• _EXERCISE DIRECTIONS_
Every record that follows should be written out word for word; the pictures stay out.

• _Revision comparison data_
···

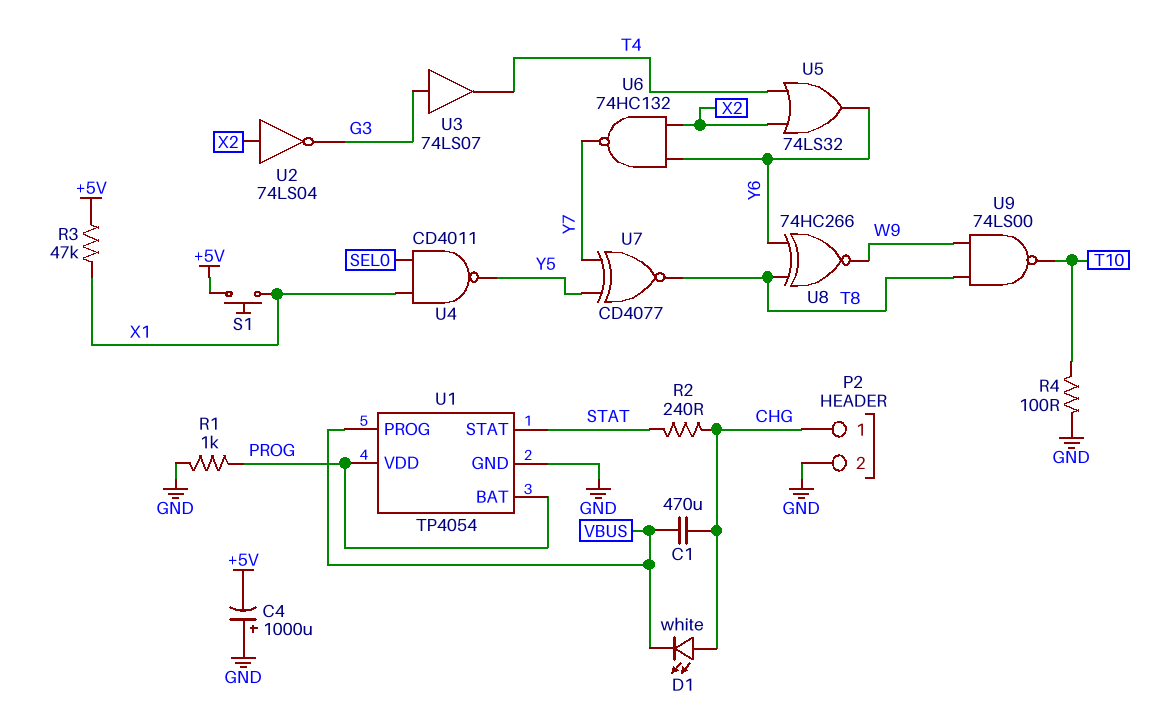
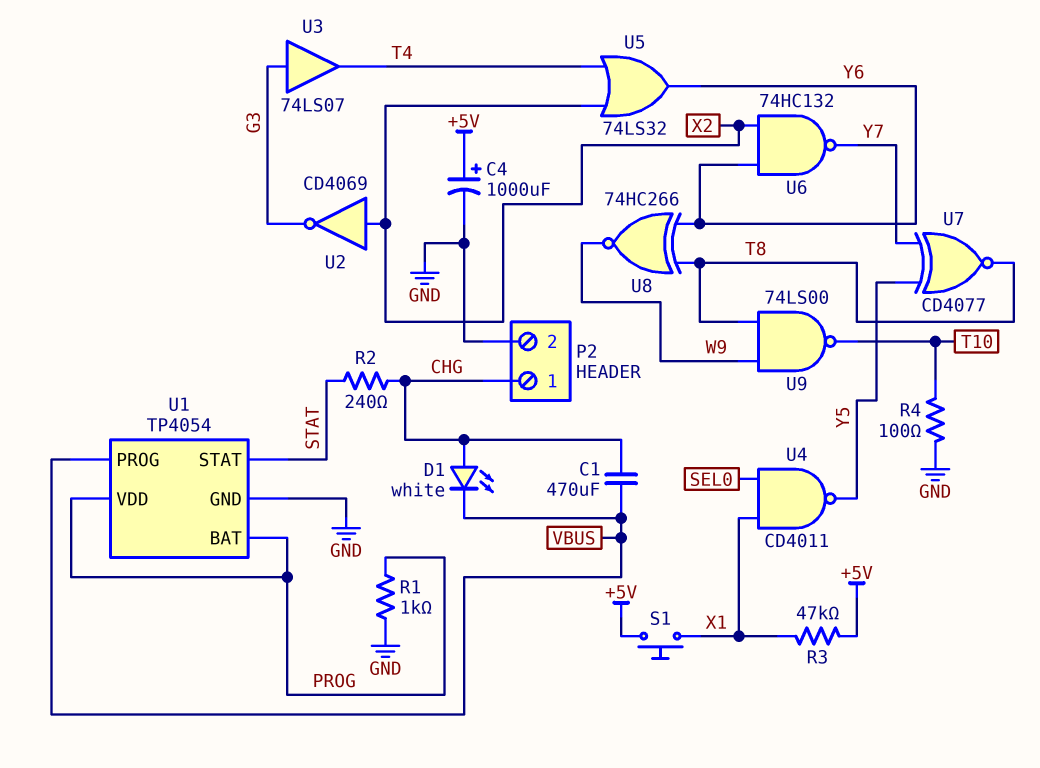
C4: 1000uF (plus GND, minus +5V) -> 1000uF (plus +5V, minus GND)
U2: NOT 74LS04 (in X2, out G3) -> NOT CD4069 (in X2, out G3)

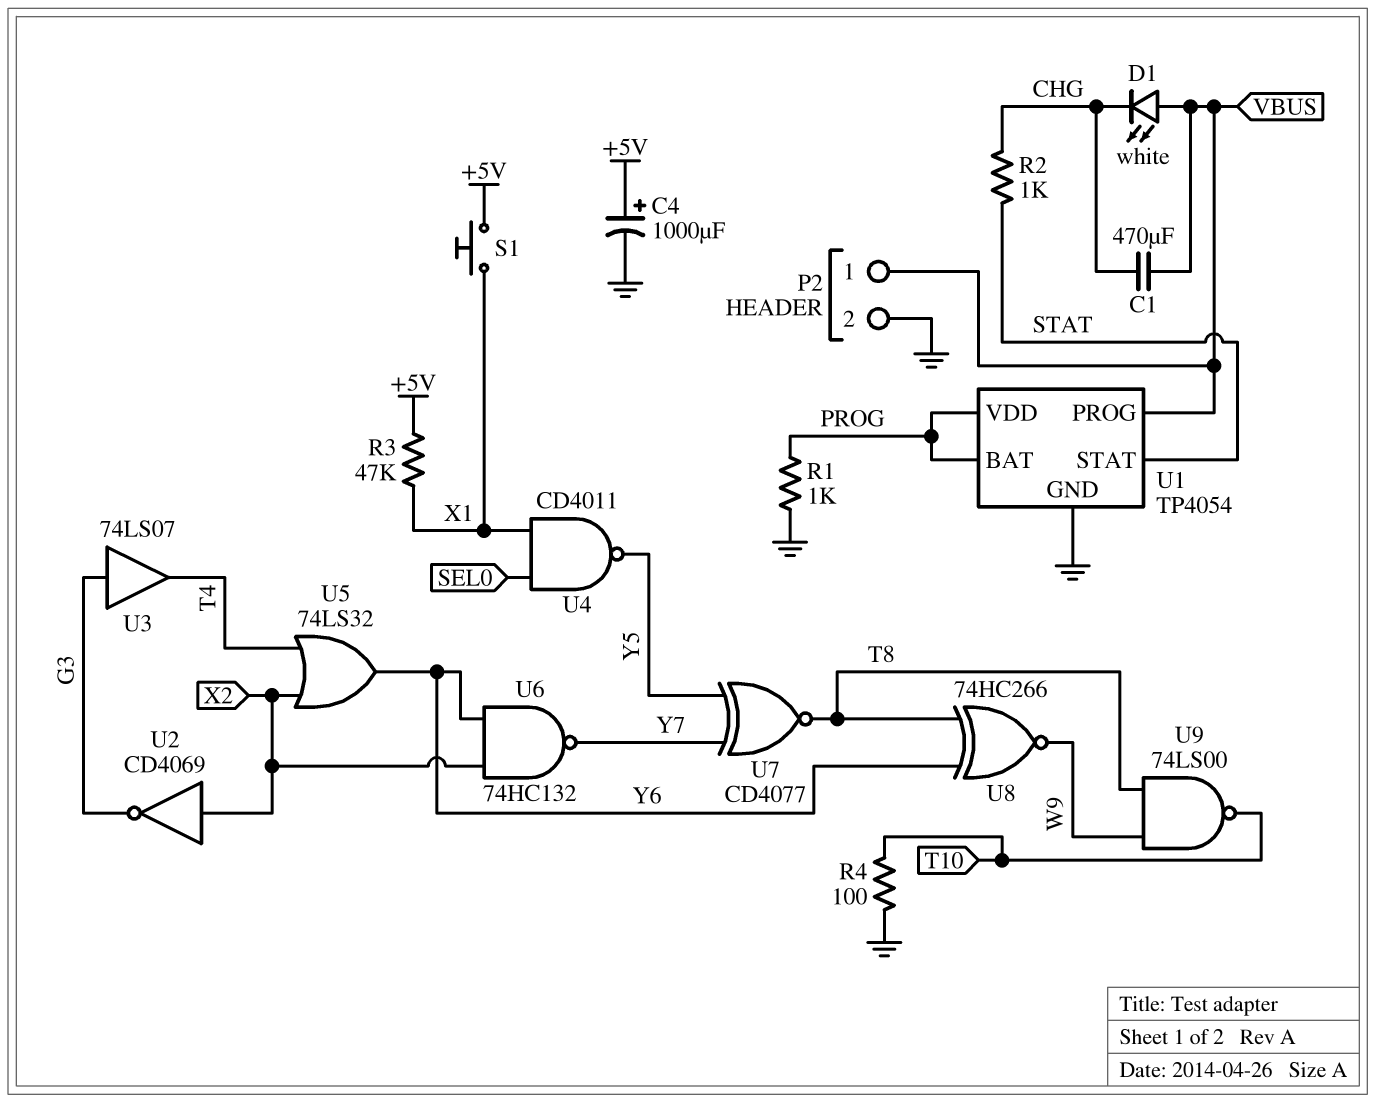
D1: LED white (A CHG, K VBUS) -> LED white (A VBUS, K CHG)
P2 pin 1: CHG -> VBUS
R2: 240 (CHG, STAT) -> 1k (CHG, STAT)

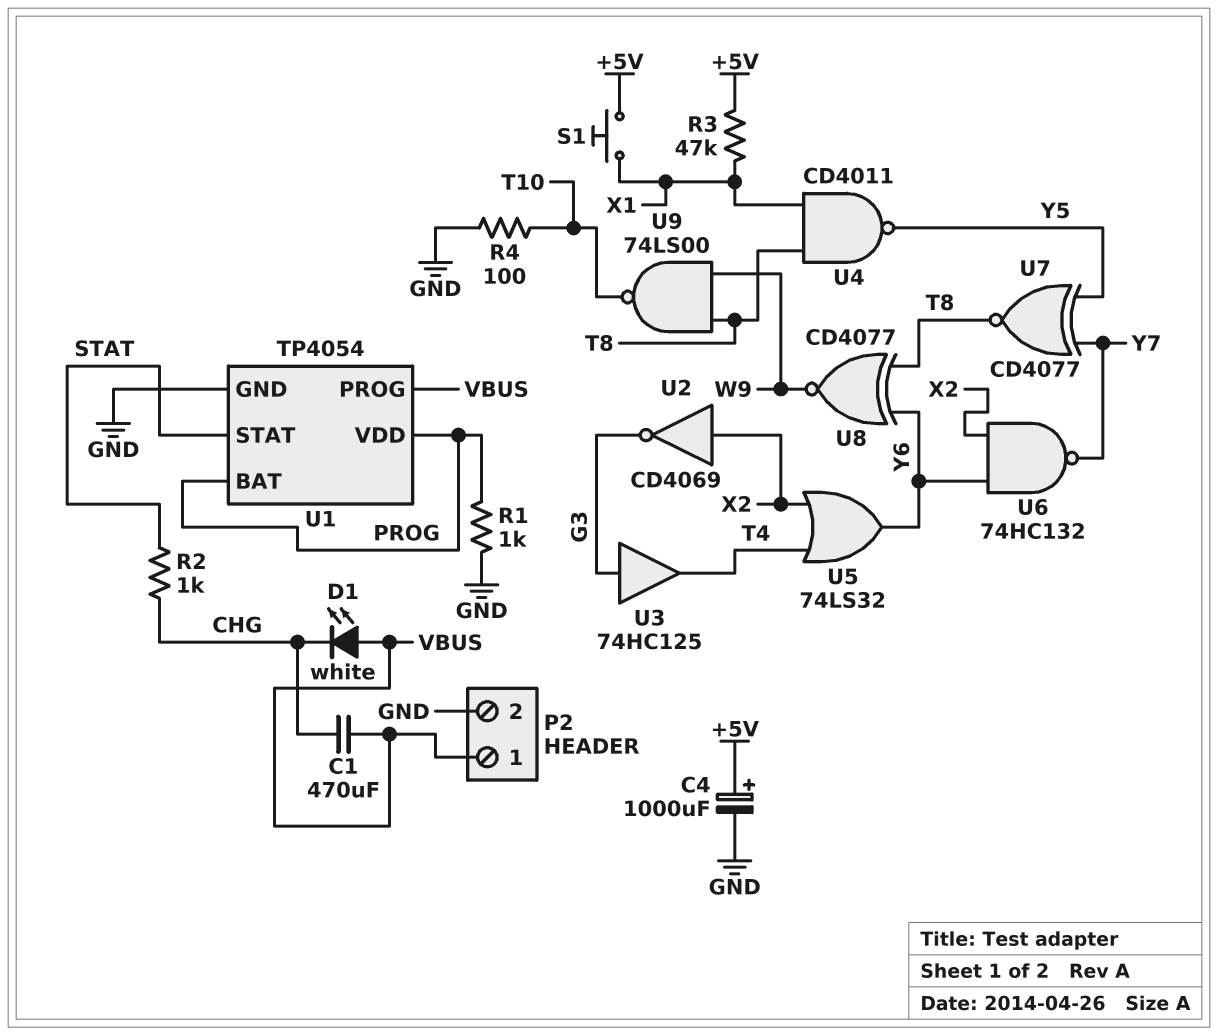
U3: buffer 74LS07 (in G3, out T4) -> buffer 74HC125 (in G3, out T4)
U4: NAND CD4011 (in SEL0, in X1, out Y5) -> NAND CD4011 (in T8, in X1, out Y5)
U8: XNOR 74HC266 (in T8, in Y6, out W9) -> XNOR CD4077 (in T8, in Y6, out W9)

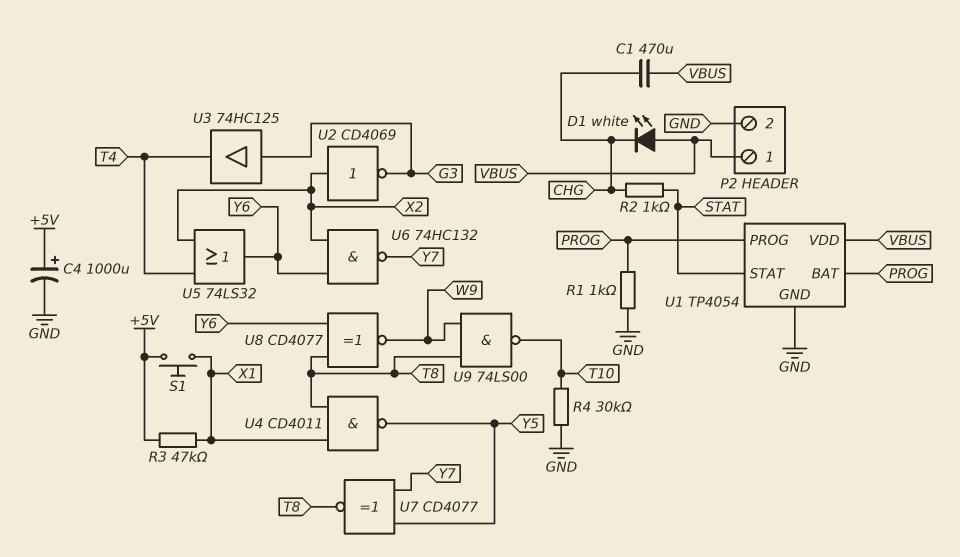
R4: 100 (GND, T10) -> 30k (GND, T10)
U1 pin PROG: VBUS -> PROG
U1 pin VDD: PROG -> VBUS

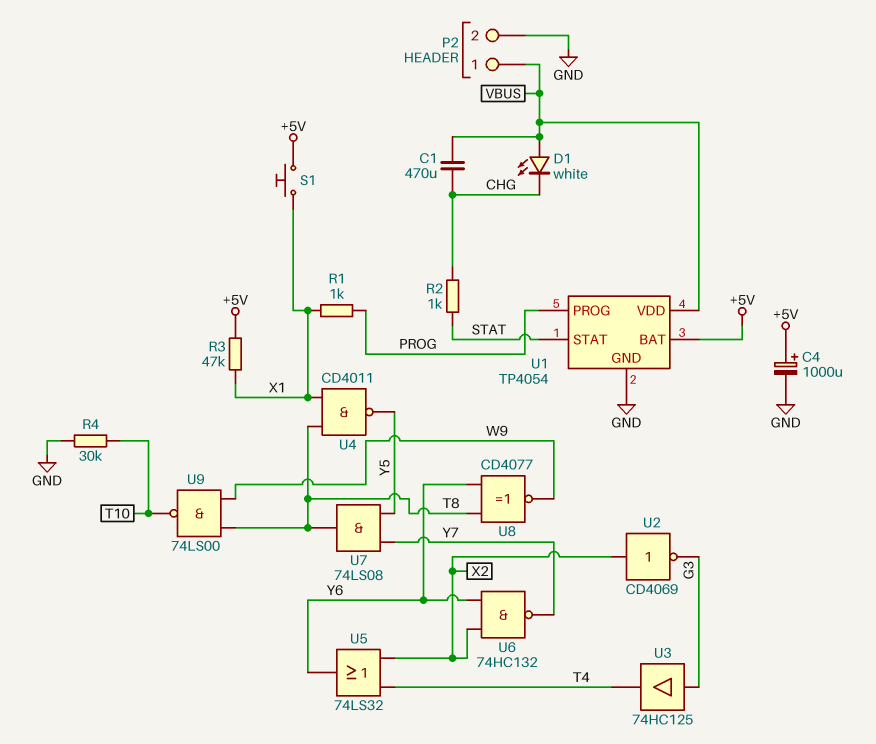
R1: 1k (GND, PROG) -> 1k (PROG, X1)
U1 pin BAT: PROG -> +5V
U7: XNOR CD4077 (in Y5, in Y7, out T8) -> AND 74LS08 (in Y5, in Y7, out T8)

···

• _SOLUTION BELOW_
C4: 1000uF (plus GND, minus +5V) -> 1000uF (plus +5V, minus GND)
U2: NOT 74LS04 (in X2, out G3) -> NOT CD4069 (in X2, out G3)

D1: LED white (A CHG, K VBUS) -> LED white (A VBUS, K CHG)
P2 pin 1: CHG -> VBUS
R2: 240 (CHG, STAT) -> 1k (CHG, STAT)

U3: buffer 74LS07 (in G3, out T4) -> buffer 74HC125 (in G3, out T4)
U4: NAND CD4011 (in SEL0, in X1, out Y5) -> NAND CD4011 (in T8, in X1, out Y5)
U8: XNOR 74HC266 (in T8, in Y6, out W9) -> XNOR CD4077 (in T8, in Y6, out W9)

R4: 100 (GND, T10) -> 30k (GND, T10)
U1 pin PROG: VBUS -> PROG
U1 pin VDD: PROG -> VBUS

R1: 1k (GND, PROG) -> 1k (PROG, X1)
U1 pin BAT: PROG -> +5V
U7: XNOR CD4077 (in Y5, in Y7, out T8) -> AND 74LS08 (in Y5, in Y7, out T8)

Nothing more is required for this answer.